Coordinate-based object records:
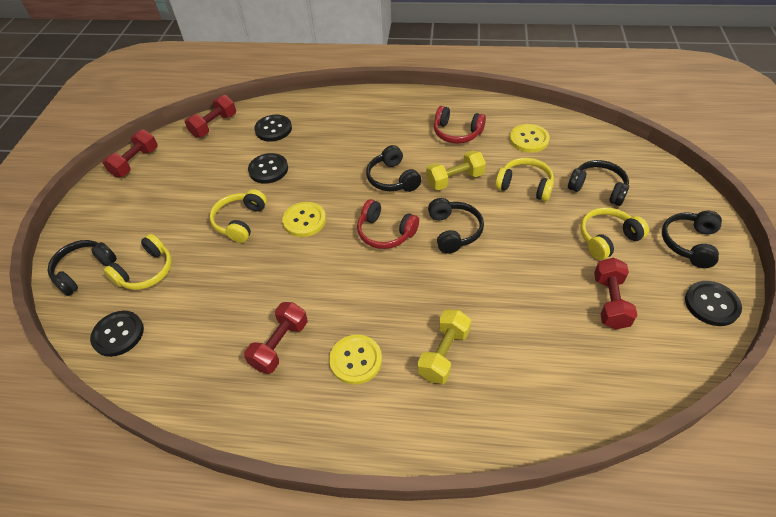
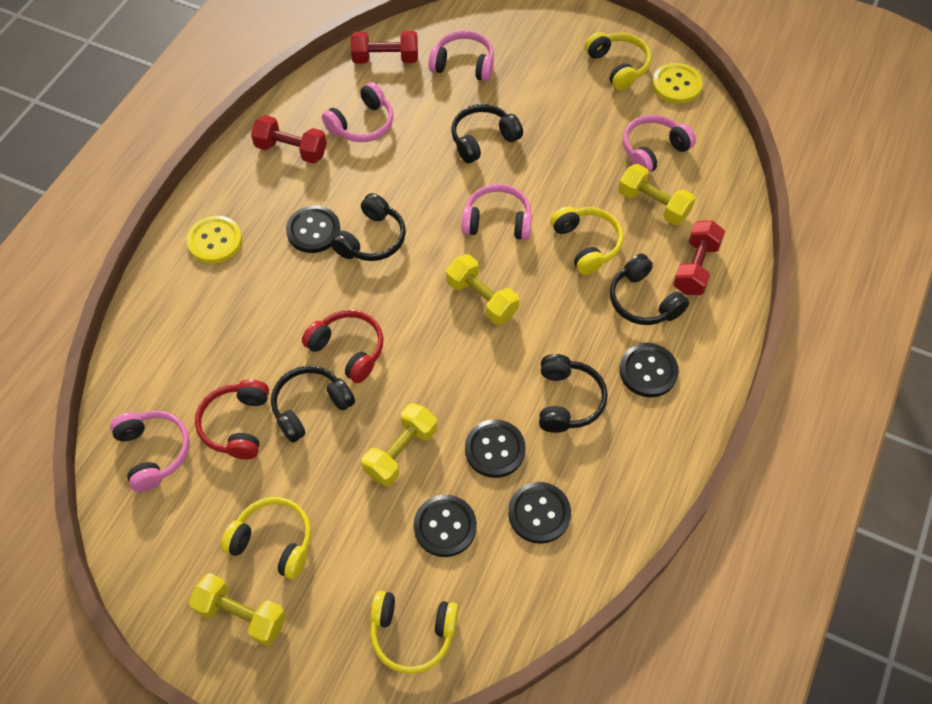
black button: 4 -> 5
pink headphones: 0 -> 5
red dumbbell: 4 -> 3
yellow button: 3 -> 2
yellow dumbbell: 2 -> 4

_What is required_
Copy out each line of the data containing the string "yellow".

_Output for this task_
yellow button: 3 -> 2
yellow dumbbell: 2 -> 4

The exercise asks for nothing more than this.